- [Task description] For the entries that follow, retype exactly the lines from the one containing "(274, 276) = (617, 240): pink" to the one containing "(603, 369) = (637, 364): black", inclusive, and only those. Images stay out of the copy.

- [Task input]
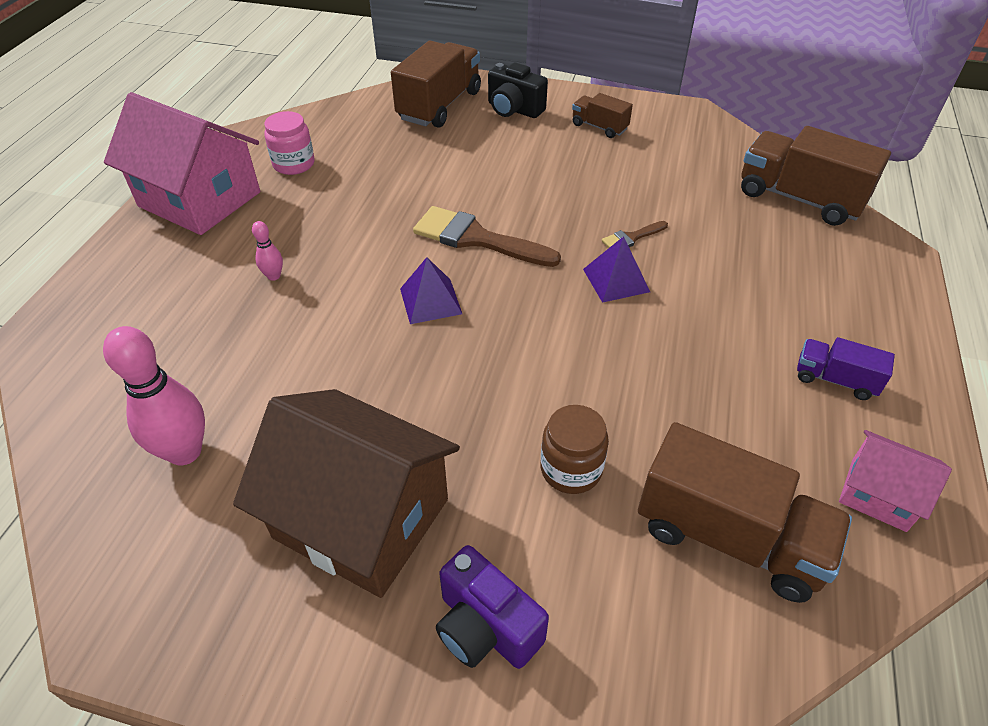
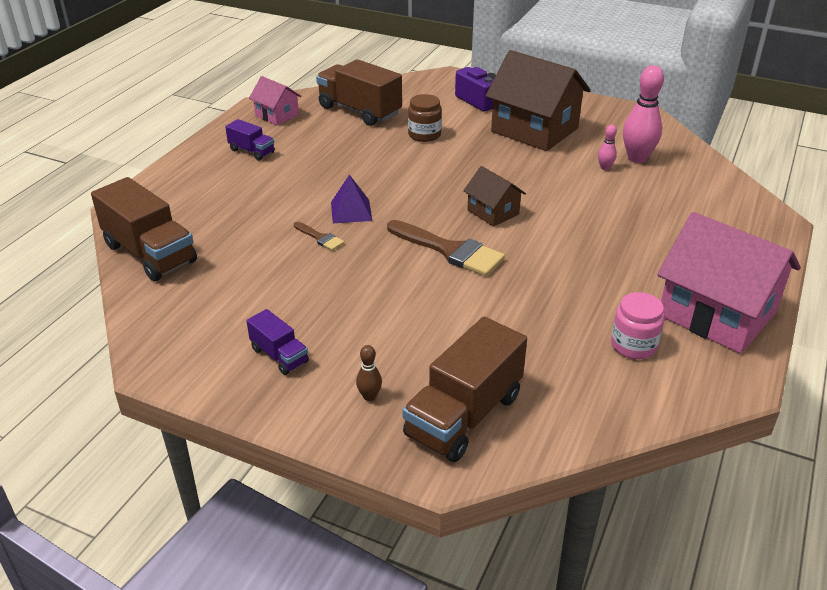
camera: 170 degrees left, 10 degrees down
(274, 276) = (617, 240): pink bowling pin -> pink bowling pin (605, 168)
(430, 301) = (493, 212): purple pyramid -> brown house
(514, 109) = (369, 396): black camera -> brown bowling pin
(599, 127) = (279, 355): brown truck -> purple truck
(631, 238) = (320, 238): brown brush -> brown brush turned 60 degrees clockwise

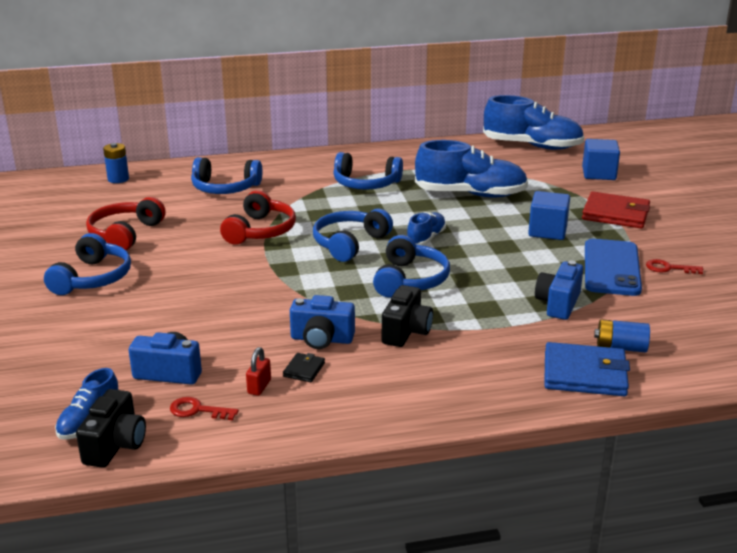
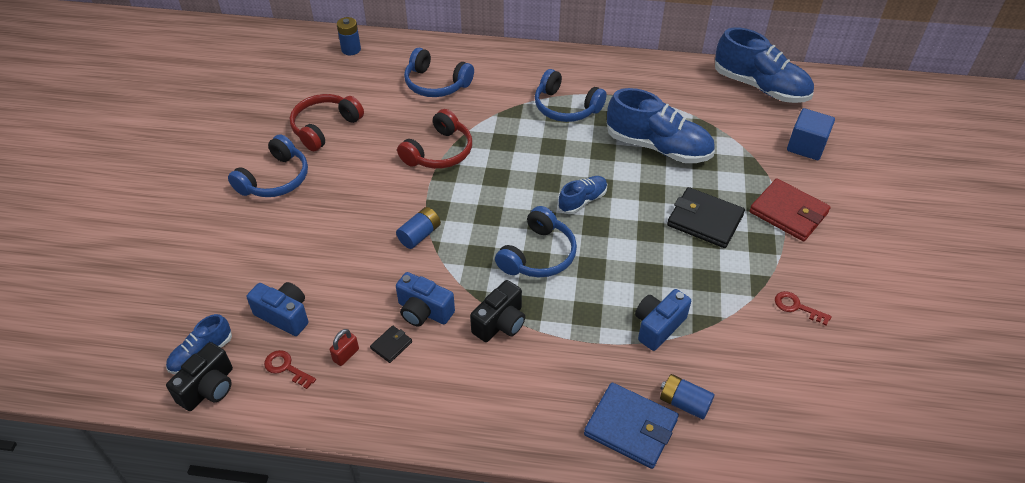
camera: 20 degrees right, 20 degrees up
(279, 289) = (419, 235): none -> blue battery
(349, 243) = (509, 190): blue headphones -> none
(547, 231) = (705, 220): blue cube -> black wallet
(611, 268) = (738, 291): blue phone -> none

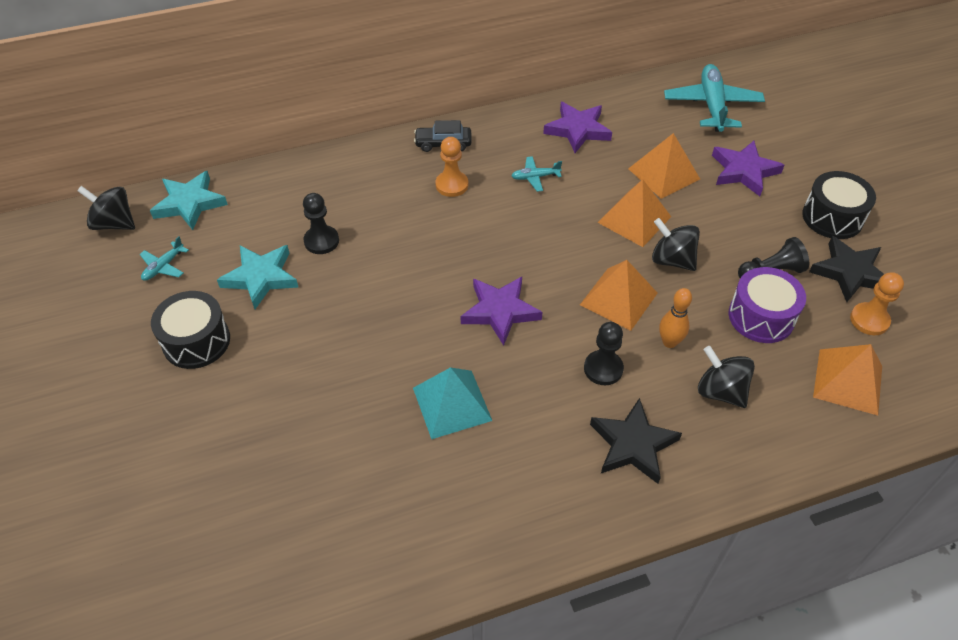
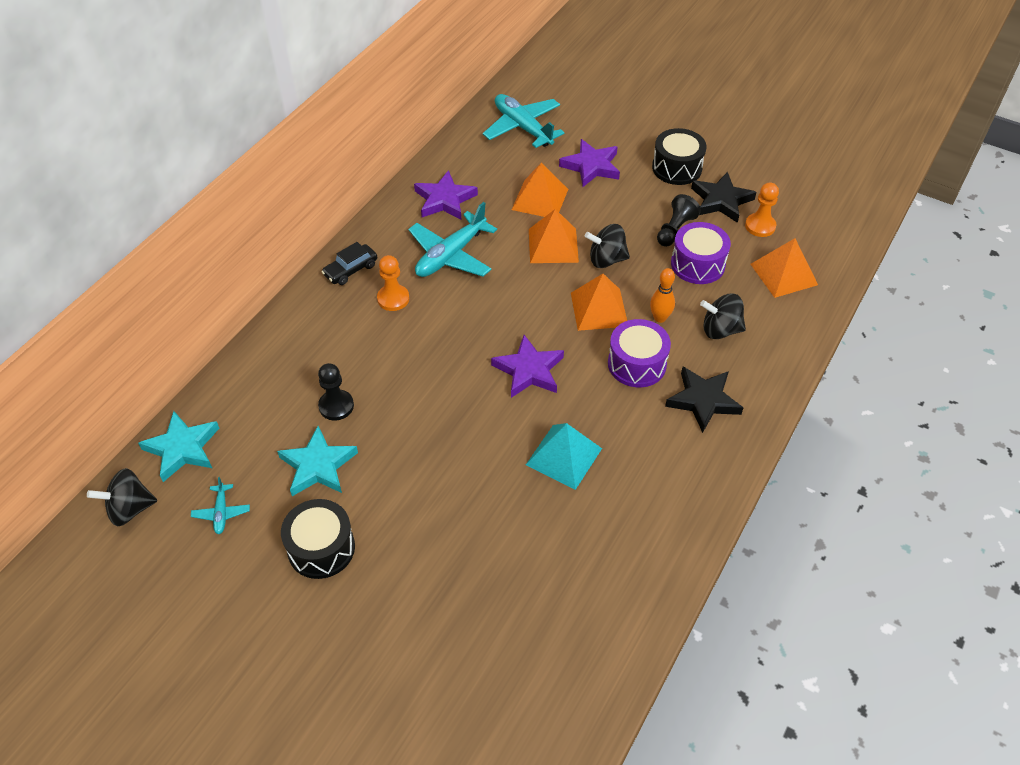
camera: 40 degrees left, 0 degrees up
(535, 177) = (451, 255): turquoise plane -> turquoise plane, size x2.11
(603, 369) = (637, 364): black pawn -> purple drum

==

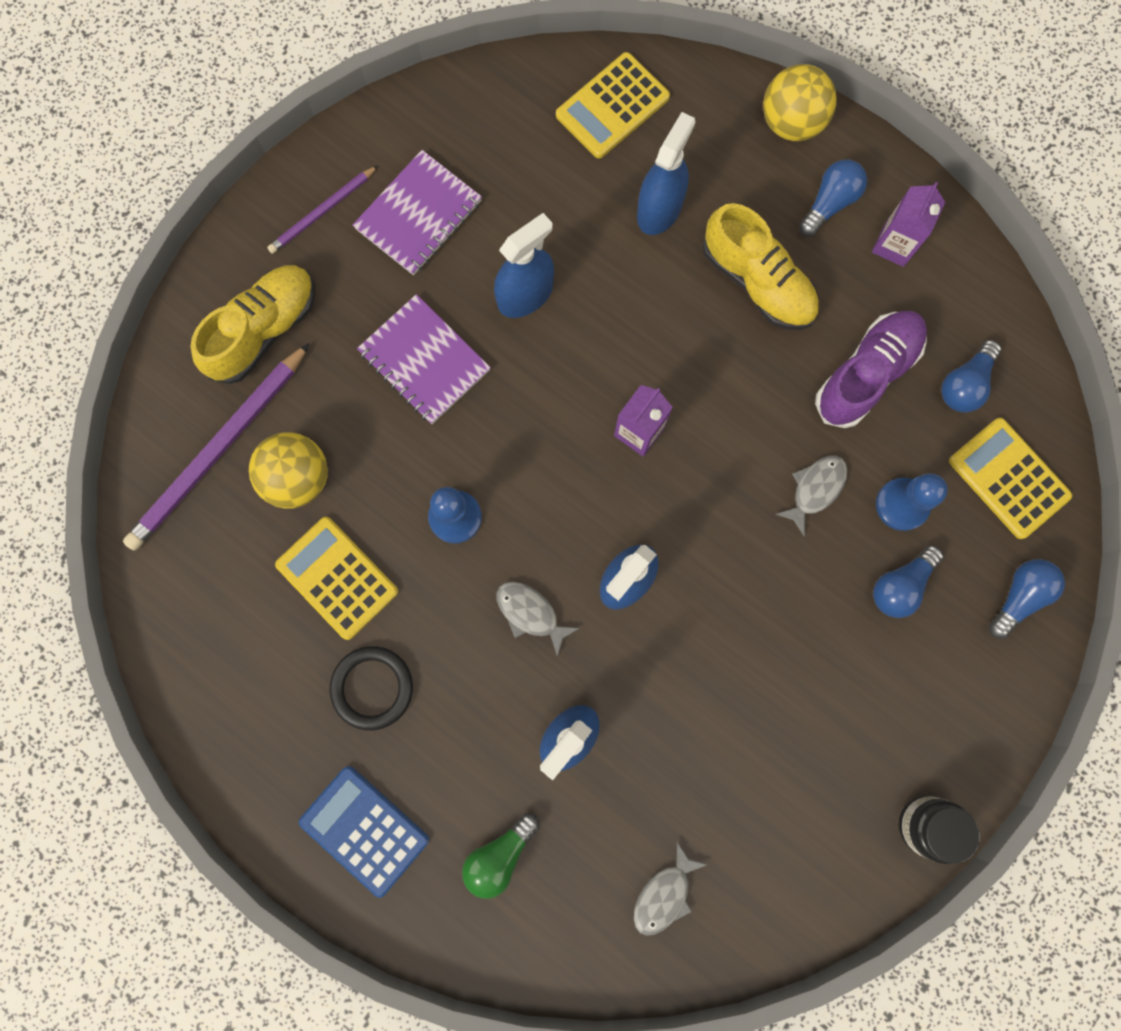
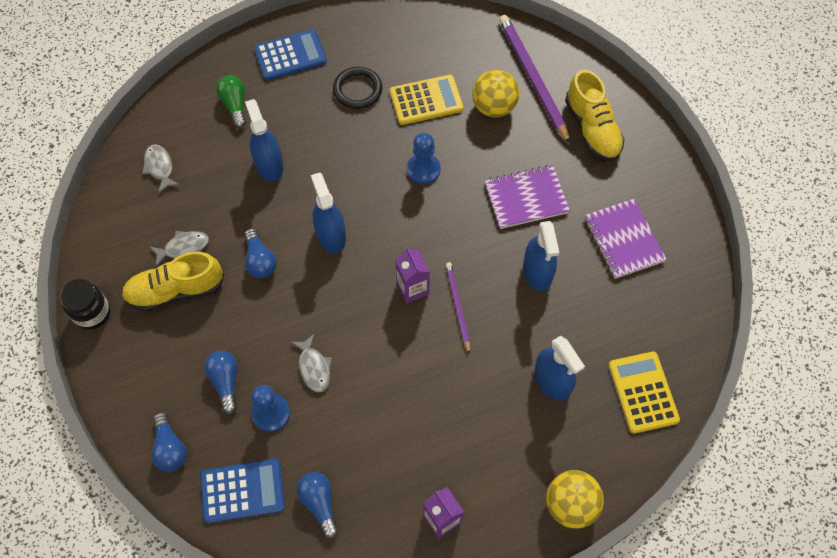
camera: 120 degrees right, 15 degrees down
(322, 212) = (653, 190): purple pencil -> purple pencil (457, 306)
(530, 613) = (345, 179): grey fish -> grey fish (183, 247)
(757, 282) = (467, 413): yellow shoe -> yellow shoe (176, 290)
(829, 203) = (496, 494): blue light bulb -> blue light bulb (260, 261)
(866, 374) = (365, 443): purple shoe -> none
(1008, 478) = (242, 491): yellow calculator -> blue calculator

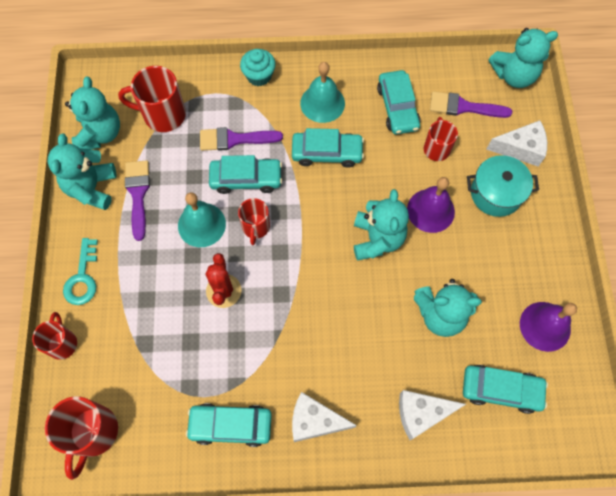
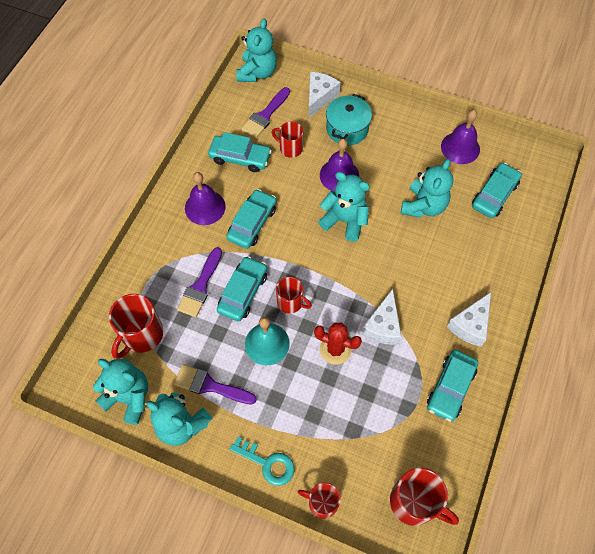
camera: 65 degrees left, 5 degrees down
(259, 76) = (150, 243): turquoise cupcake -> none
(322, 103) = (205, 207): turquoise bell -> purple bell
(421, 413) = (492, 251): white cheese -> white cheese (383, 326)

...

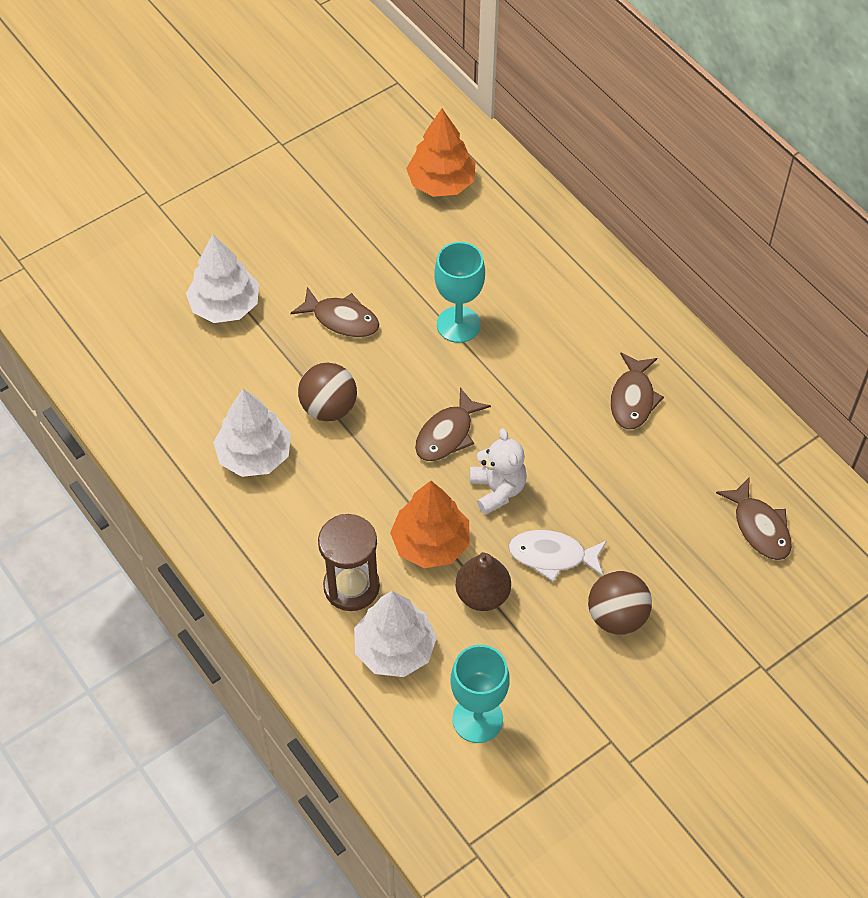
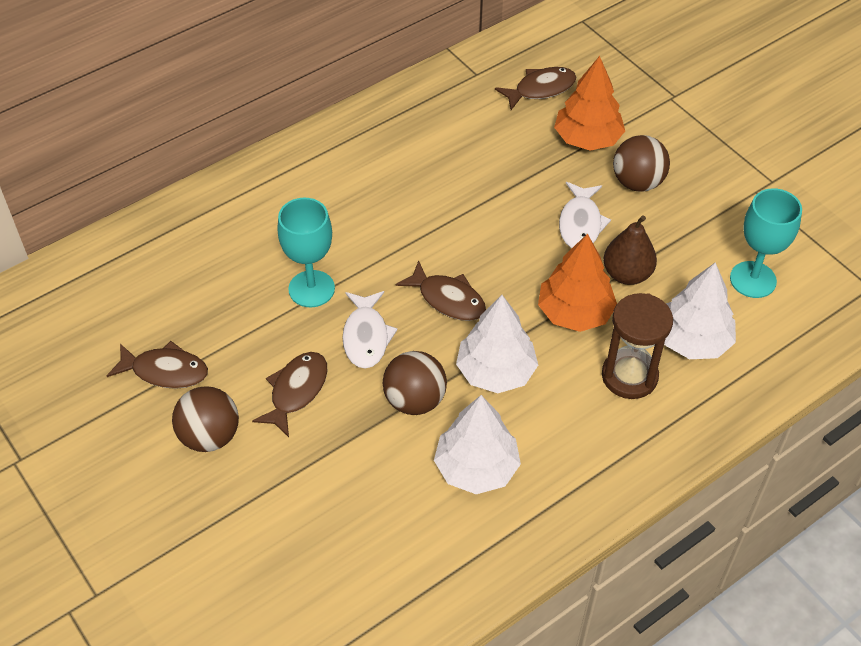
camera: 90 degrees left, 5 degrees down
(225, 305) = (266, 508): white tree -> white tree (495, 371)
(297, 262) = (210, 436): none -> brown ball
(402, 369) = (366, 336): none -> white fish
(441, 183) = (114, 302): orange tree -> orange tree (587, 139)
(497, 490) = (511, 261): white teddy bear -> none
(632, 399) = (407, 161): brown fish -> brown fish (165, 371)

- [Answer section]
(274, 276) = (617, 240): pink bowling pin -> pink bowling pin (605, 168)
(430, 301) = (493, 212): purple pyramid -> brown house
(514, 109) = (369, 396): black camera -> brown bowling pin
(599, 127) = (279, 355): brown truck -> purple truck
(631, 238) = (320, 238): brown brush -> brown brush turned 60 degrees clockwise

camera: 20 degrees right, 20 degrees up
(279, 289) = (419, 235): none -> blue battery
(349, 243) = (509, 190): blue headphones -> none
(547, 231) = (705, 220): blue cube -> black wallet
(611, 268) = (738, 291): blue phone -> none

camera: 40 degrees left, 0 degrees up
(535, 177) = (451, 255): turquoise plane -> turquoise plane, size x2.11
(603, 369) = (637, 364): black pawn -> purple drum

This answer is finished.